— WHAT YOU NEED TO DO —
From the entries below, copy every line where the string "gift" appears.
[DATASET CONTENT Boundary: Start]
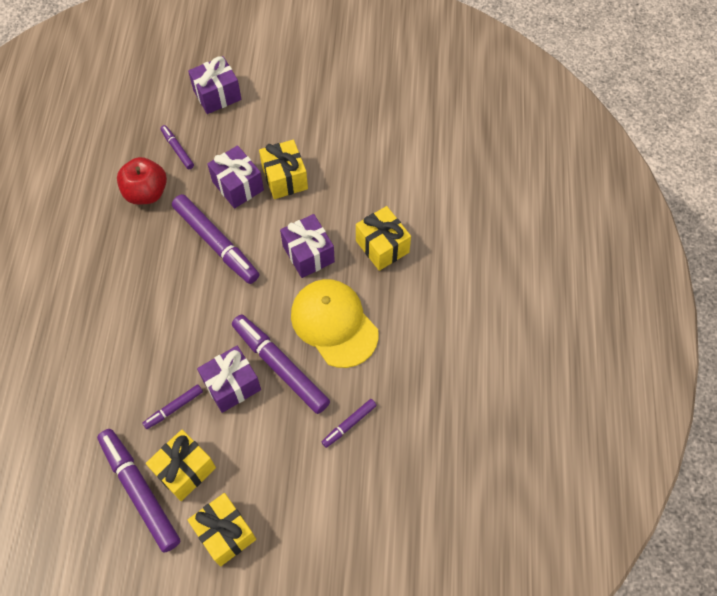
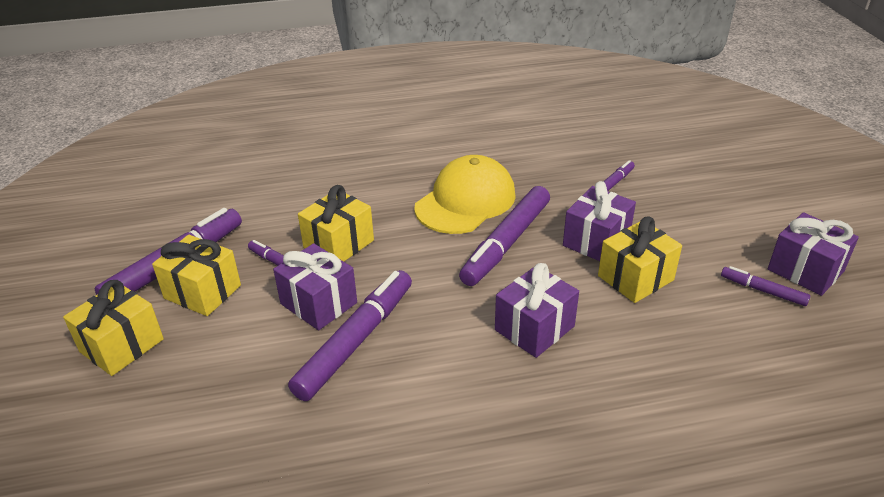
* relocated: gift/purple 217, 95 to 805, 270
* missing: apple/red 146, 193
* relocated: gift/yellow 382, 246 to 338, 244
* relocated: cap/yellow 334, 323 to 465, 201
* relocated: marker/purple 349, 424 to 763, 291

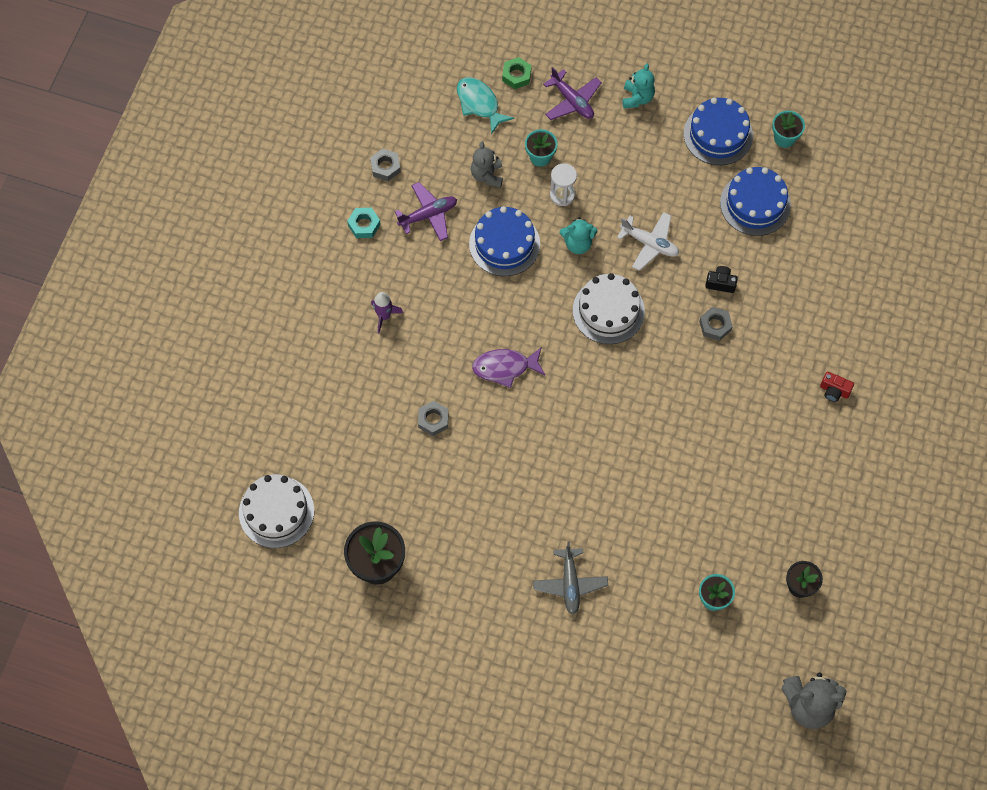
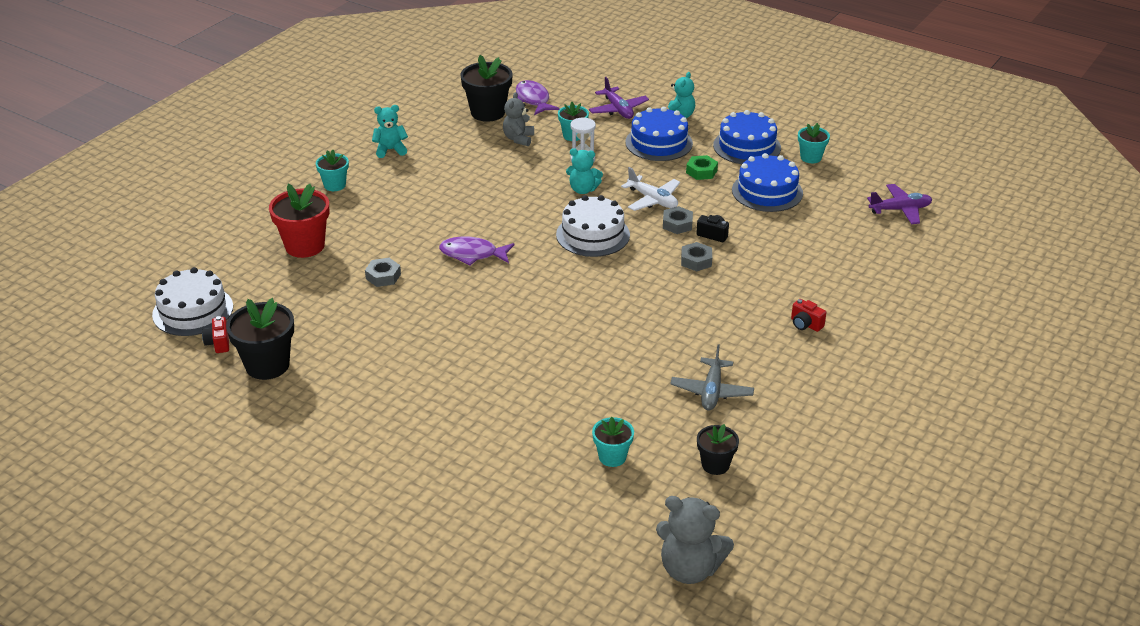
* relocated: nut/green 516, 75 to 701, 171
* colour: fish/turquoise 479, 104 to fish/purple 533, 100
* relocated: nut/grey 385, 167 to 677, 224
* relocated: plane/purple 428, 215 to 900, 210
* relocated: cake/blue 504, 244 to 659, 143
* exchanged: nut/turquoise 364, 225 to teddy bear/turquoise 390, 150
* missing: rocket/purple 384, 316
* relocated: plane/grey 570, 583 to 711, 391
* appeared: flower pot/black 488, 112
* appeared: flower pot/turquoise 335, 185
* appeared: flower pot/red 305, 246
* appeared: camera/red 218, 343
[DATASET CONTENT Boundary: End]
— RESPONSE TO THIS EXERCISE —
* relocated: gift/purple 217, 95 to 805, 270
* relocated: gift/yellow 382, 246 to 338, 244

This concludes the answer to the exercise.